Task requirements: In the copy, include no pictures, but reproduce every record exactly.

Dataset entries:
- Opening Delimiter -
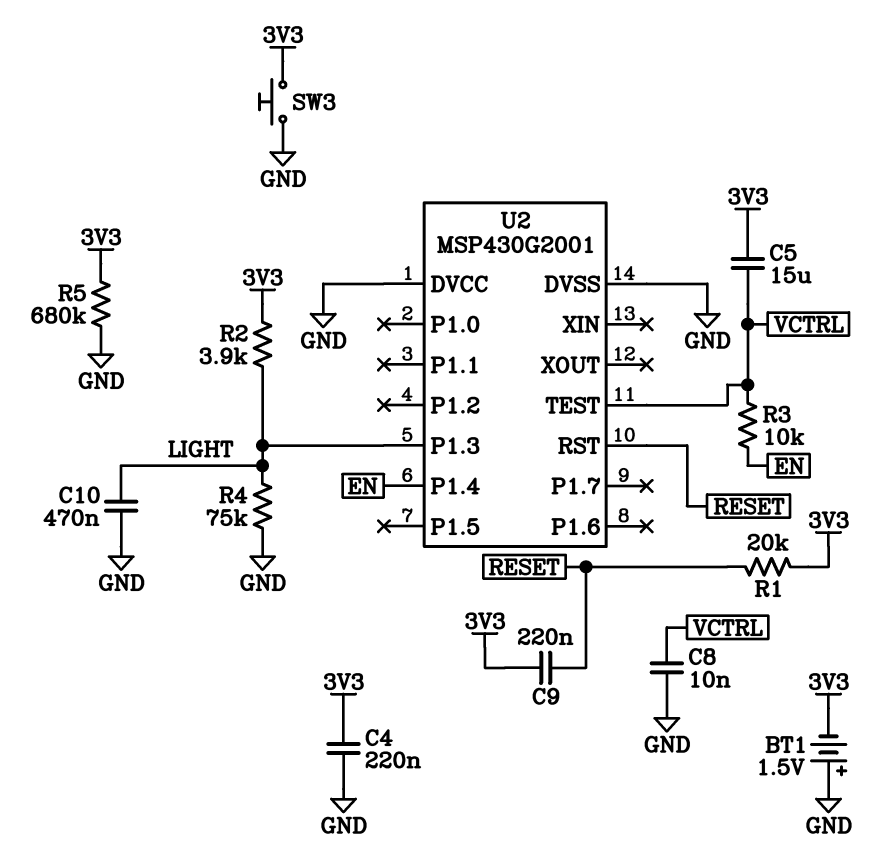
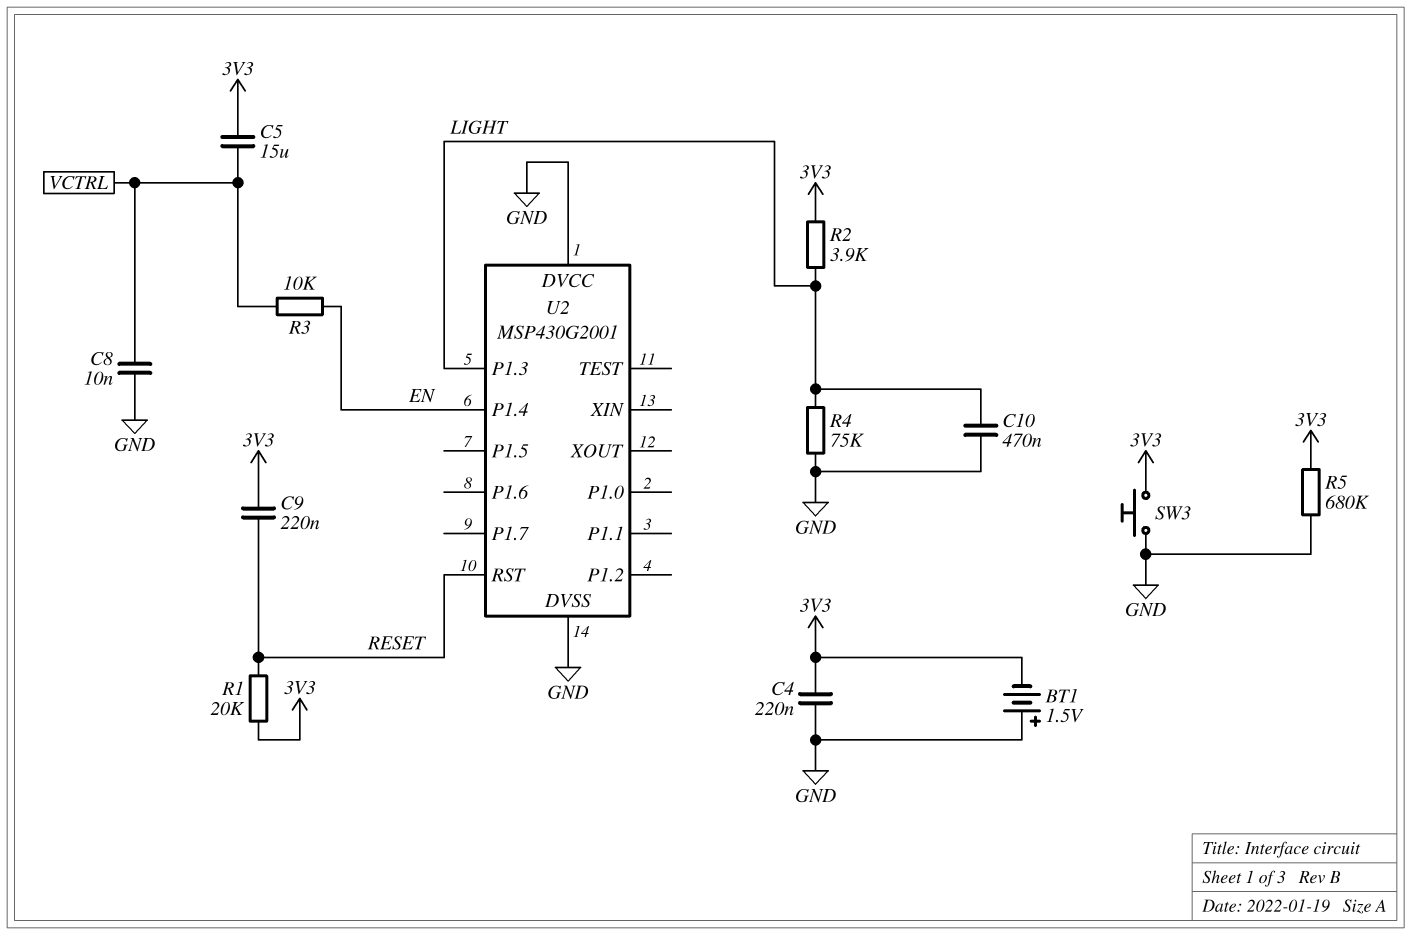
U2 pin TEST: VCTRL -> none

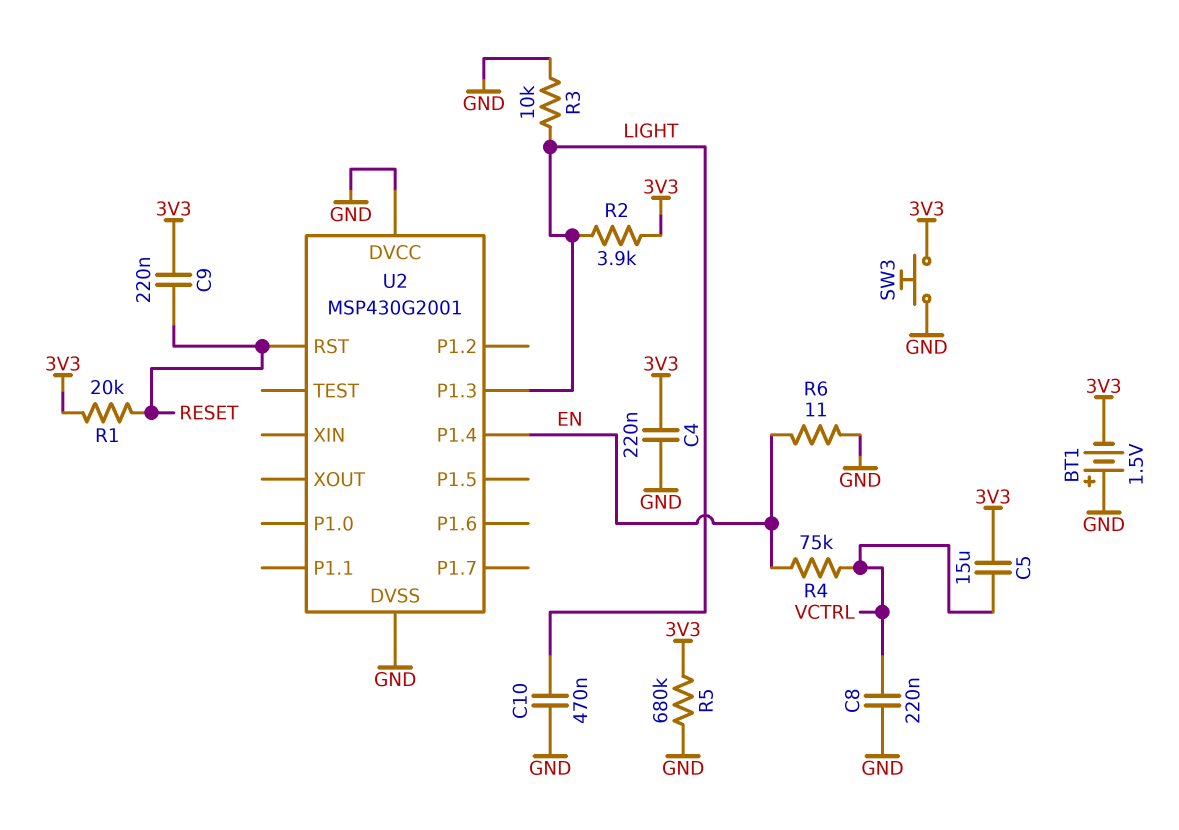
C8: 10nF (GND, VCTRL) -> 220nF (GND, VCTRL)
R3: 10k (EN, VCTRL) -> 10k (GND, LIGHT)
R4: 75k (GND, LIGHT) -> 75k (EN, VCTRL)
R6: none -> 11 (EN, GND)

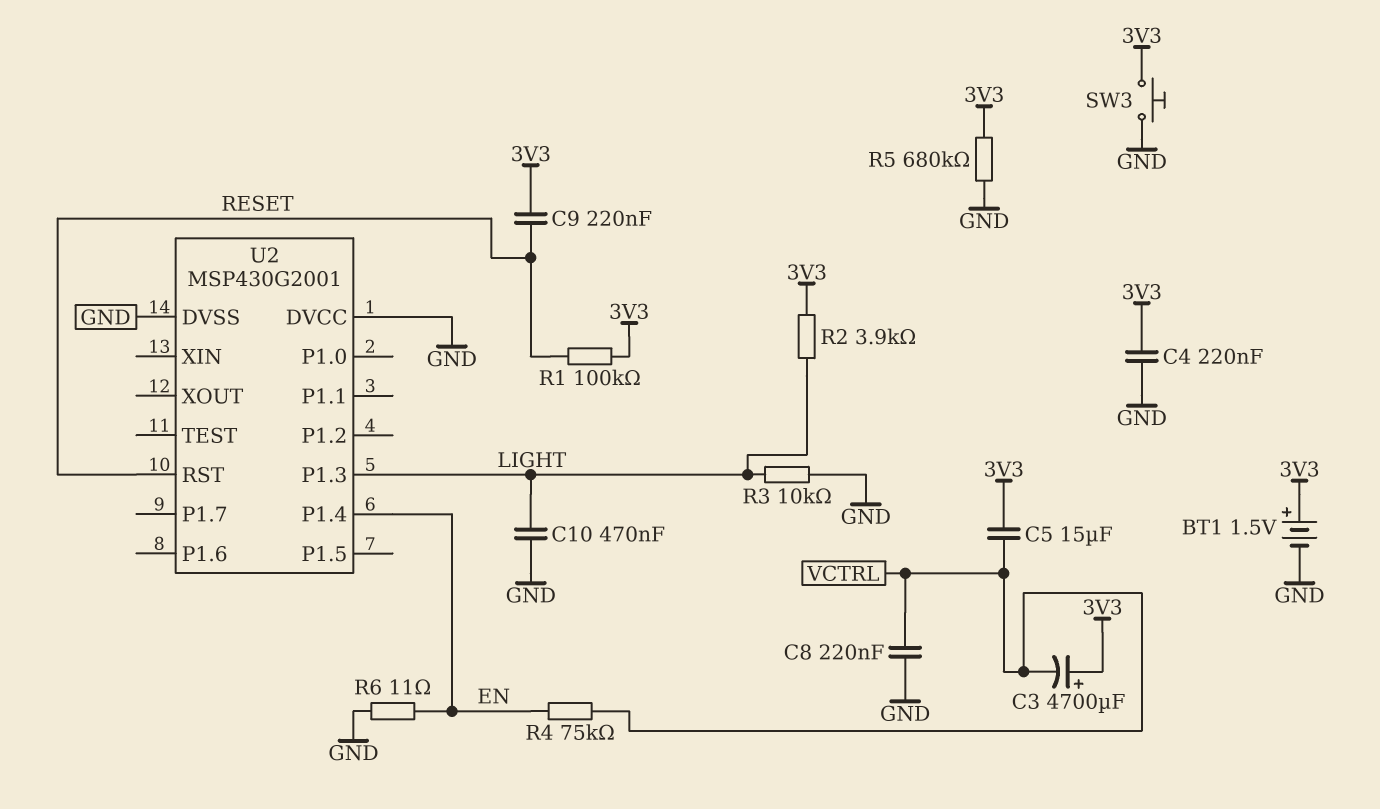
BT1: 1.5V (plus GND, minus 3V3) -> 1.5V (plus 3V3, minus GND)
C3: none -> 4700uF (plus 3V3, minus VCTRL)
R1: 20k (3V3, RESET) -> 100k (3V3, RESET)

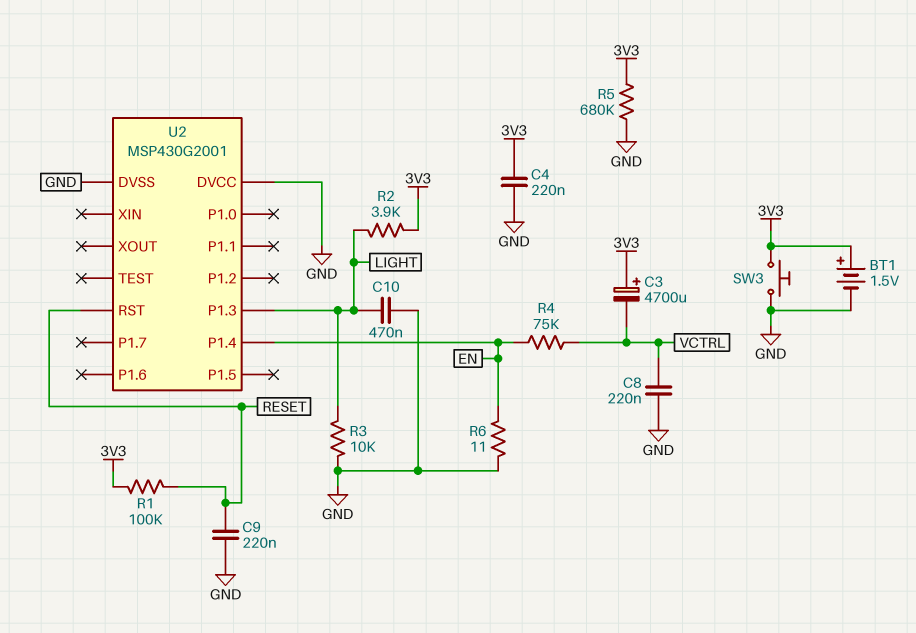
C5: 15uF (3V3, VCTRL) -> none
C9: 220nF (3V3, RESET) -> 220nF (GND, RESET)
- Closing Delimiter -
Solution to the exercise:
U2 pin TEST: VCTRL -> none

C8: 10nF (GND, VCTRL) -> 220nF (GND, VCTRL)
R3: 10k (EN, VCTRL) -> 10k (GND, LIGHT)
R4: 75k (GND, LIGHT) -> 75k (EN, VCTRL)
R6: none -> 11 (EN, GND)

BT1: 1.5V (plus GND, minus 3V3) -> 1.5V (plus 3V3, minus GND)
C3: none -> 4700uF (plus 3V3, minus VCTRL)
R1: 20k (3V3, RESET) -> 100k (3V3, RESET)

C5: 15uF (3V3, VCTRL) -> none
C9: 220nF (3V3, RESET) -> 220nF (GND, RESET)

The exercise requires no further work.